TASK DIRECTIONS -
Reproduce the entries below exactly, but only from the line containing "white cylinder [364,297,409,368]" to the line containing "white rocket [578,248,677,418]", inclusive.

DATA RECORDS -
____
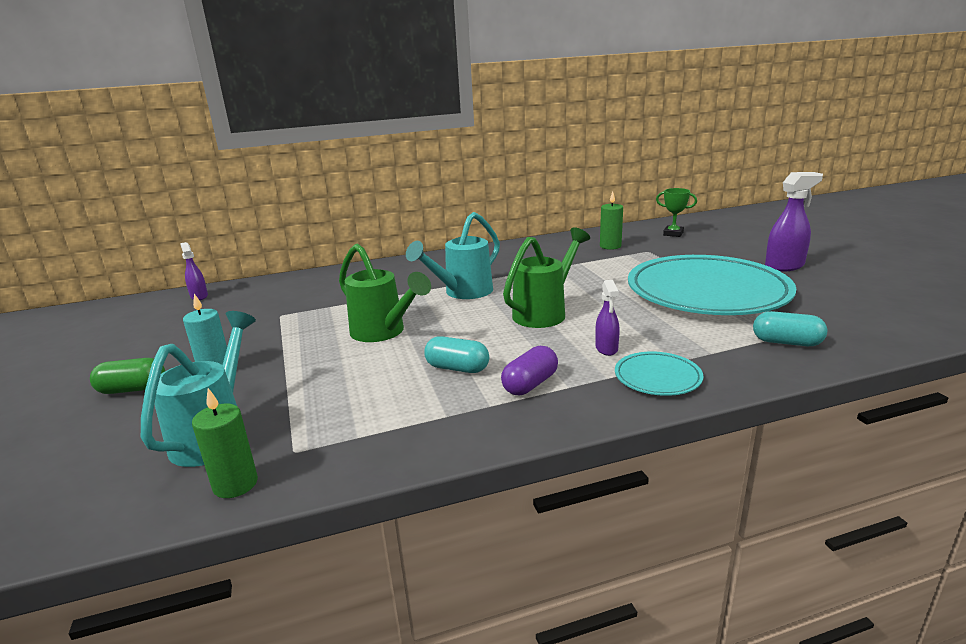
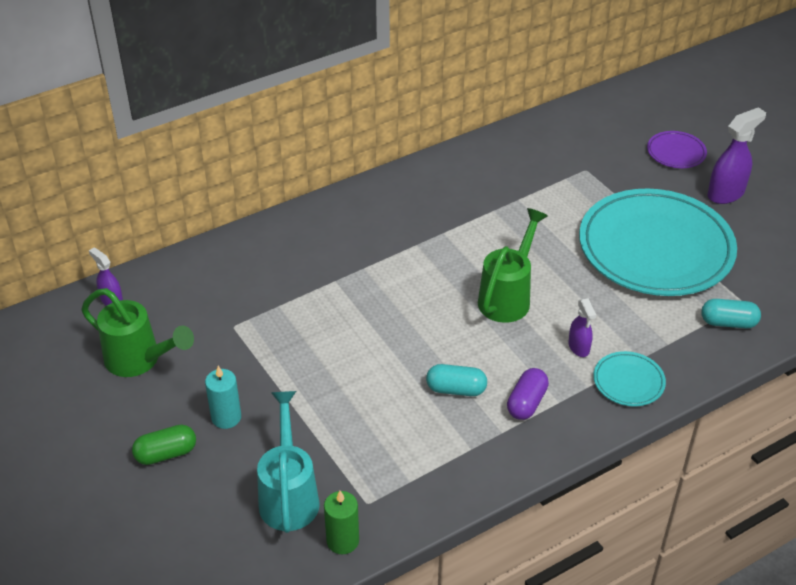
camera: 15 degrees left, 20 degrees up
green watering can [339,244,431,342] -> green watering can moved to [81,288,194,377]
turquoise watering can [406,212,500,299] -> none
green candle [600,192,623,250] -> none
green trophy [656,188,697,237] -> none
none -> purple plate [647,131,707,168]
____
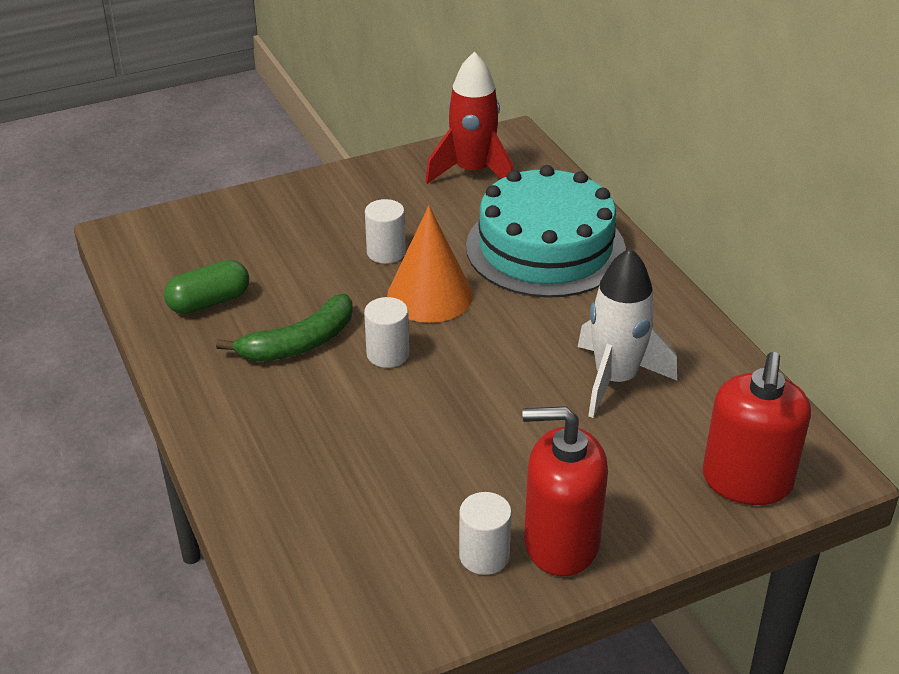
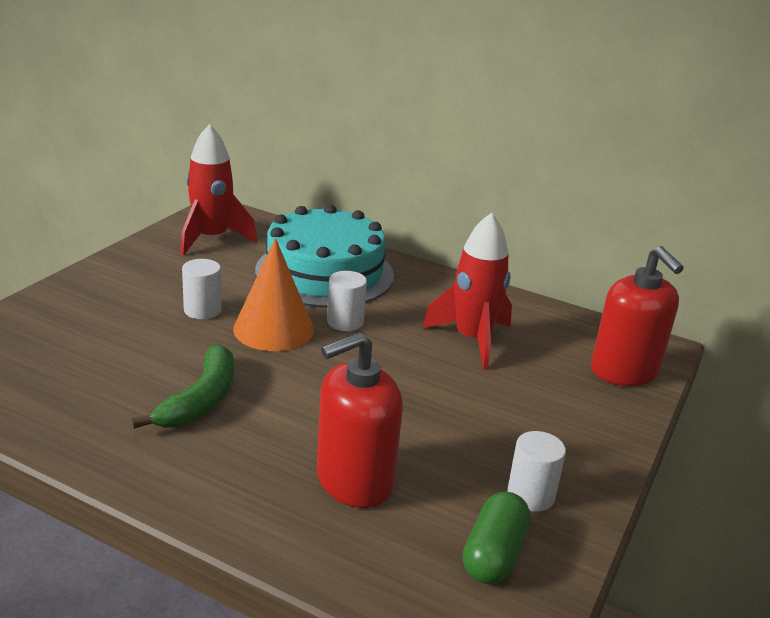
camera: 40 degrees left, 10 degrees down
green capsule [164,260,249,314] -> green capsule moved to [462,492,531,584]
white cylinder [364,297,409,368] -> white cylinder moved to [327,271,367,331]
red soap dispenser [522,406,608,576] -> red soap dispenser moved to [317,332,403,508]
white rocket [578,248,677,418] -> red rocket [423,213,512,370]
____
RESPONSE AREA -
white cylinder [364,297,409,368] -> white cylinder moved to [327,271,367,331]
red soap dispenser [522,406,608,576] -> red soap dispenser moved to [317,332,403,508]
white rocket [578,248,677,418] -> red rocket [423,213,512,370]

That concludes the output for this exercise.